TASK BRIEF: Exactly the lines from the one with "- moved: SCARLET" to the end of the entries should appear in your answer, retyped word for word.

DATA IN THIS EXERCISE:
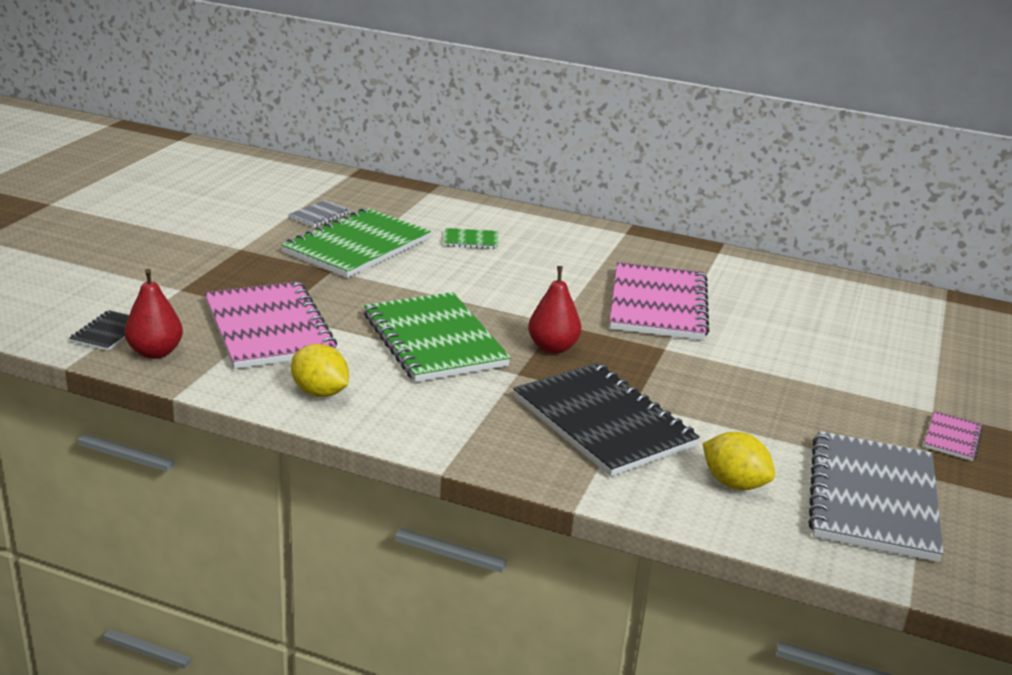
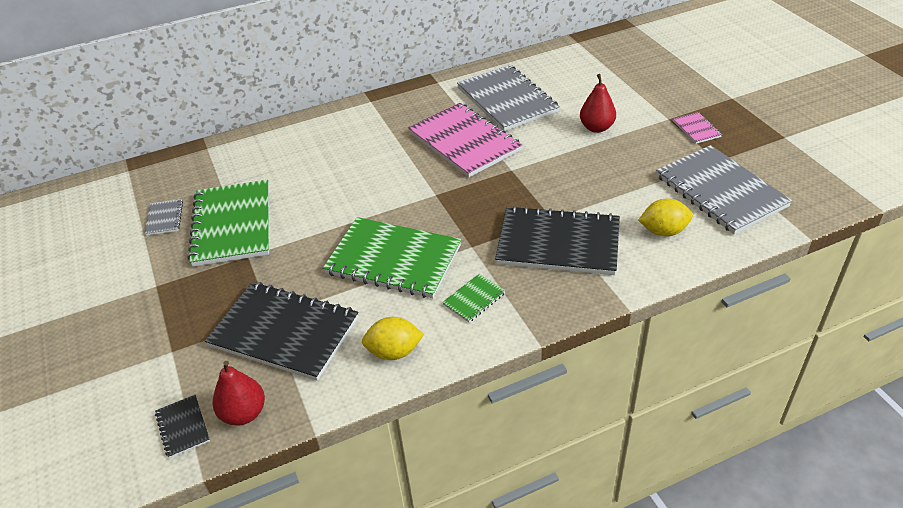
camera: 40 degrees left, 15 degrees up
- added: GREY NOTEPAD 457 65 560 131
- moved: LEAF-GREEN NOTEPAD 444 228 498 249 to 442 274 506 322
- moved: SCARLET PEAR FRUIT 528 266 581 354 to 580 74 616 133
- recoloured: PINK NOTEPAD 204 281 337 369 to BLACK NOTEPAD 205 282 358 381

YOUR RESPONSE:
- moved: SCARLET PEAR FRUIT 528 266 581 354 to 580 74 616 133
- recoloured: PINK NOTEPAD 204 281 337 369 to BLACK NOTEPAD 205 282 358 381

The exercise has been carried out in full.